═════ Data provided ═════
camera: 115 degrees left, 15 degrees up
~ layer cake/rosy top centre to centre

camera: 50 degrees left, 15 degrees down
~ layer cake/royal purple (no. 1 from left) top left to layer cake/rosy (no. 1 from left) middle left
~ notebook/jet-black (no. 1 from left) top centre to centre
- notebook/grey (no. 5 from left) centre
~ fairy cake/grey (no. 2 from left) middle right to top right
═════
**What you have to do:**
The records above need to be retyped in full, exactly as given.

**Response below:**
camera: 115 degrees left, 15 degrees up
~ layer cake/rosy top centre to centre

camera: 50 degrees left, 15 degrees down
~ layer cake/royal purple (no. 1 from left) top left to layer cake/rosy (no. 1 from left) middle left
~ notebook/jet-black (no. 1 from left) top centre to centre
- notebook/grey (no. 5 from left) centre
~ fairy cake/grey (no. 2 from left) middle right to top right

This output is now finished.